What you are asked to do: Provide only the number of lines below that hold "moved".

Collected material:
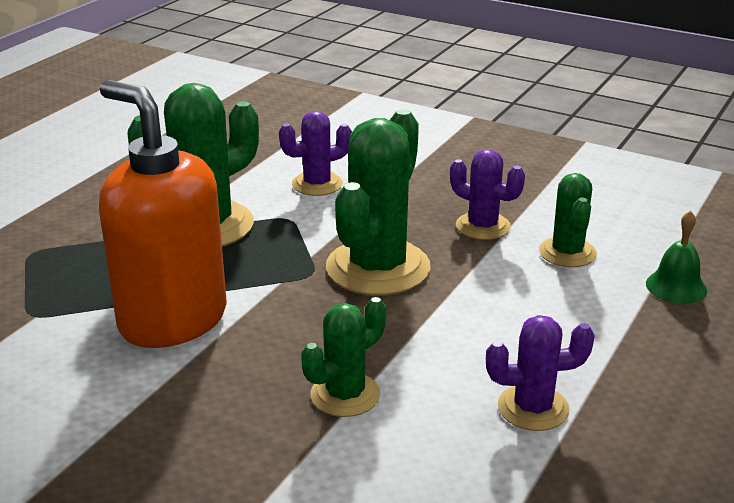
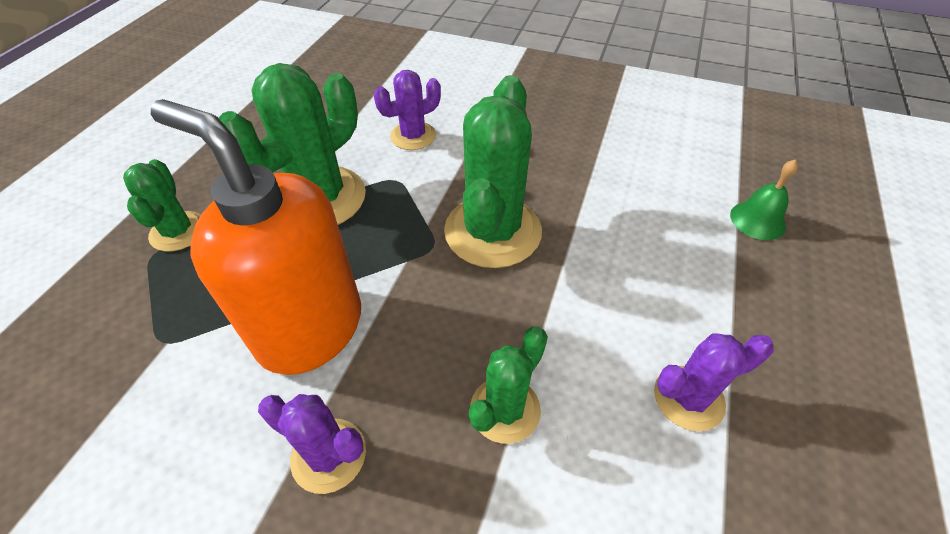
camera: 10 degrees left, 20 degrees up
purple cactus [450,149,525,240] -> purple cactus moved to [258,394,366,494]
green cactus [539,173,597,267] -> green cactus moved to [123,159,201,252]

Solved exercise: 2